- _What you have to do_: Restate the records below exactly. Pictures are not part of the copy.

- _Recorded data_:
________________________
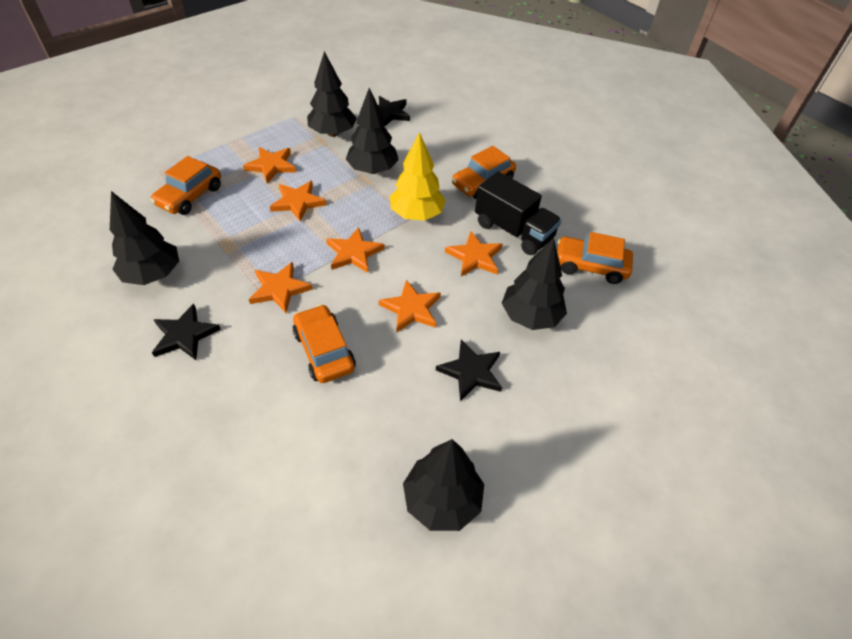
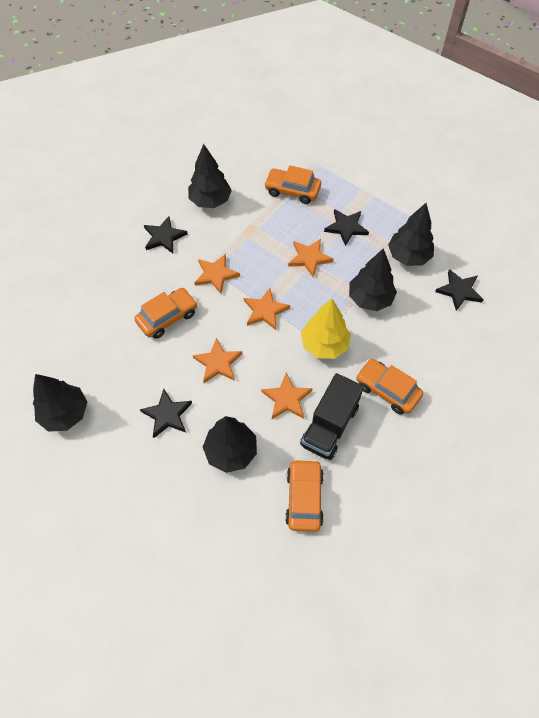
camera: 80 degrees right, 10 degrees up
(271, 166) = (346, 227): orange star -> black star

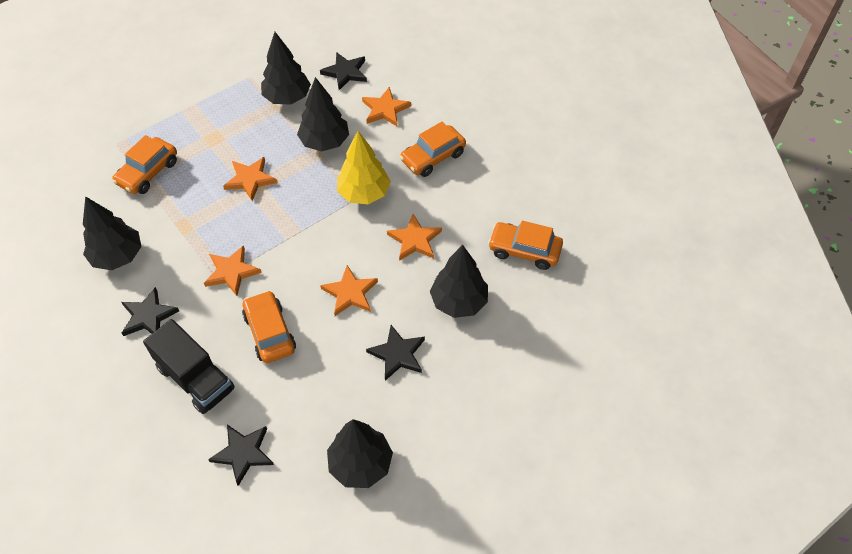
camera: 75 degrees left, 5 degrees down
(265, 311) = (301, 235): orange star -> orange star (385, 109)
(329, 426) = (456, 212): black truck -> black truck (195, 378)
(346, 227) = (225, 137): black star -> black star (243, 453)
________________________
- _Reply to the exercise_:
camera: 80 degrees right, 10 degrees up
(271, 166) = (346, 227): orange star -> black star

camera: 75 degrees left, 5 degrees down
(265, 311) = (301, 235): orange star -> orange star (385, 109)
(329, 426) = (456, 212): black truck -> black truck (195, 378)
(346, 227) = (225, 137): black star -> black star (243, 453)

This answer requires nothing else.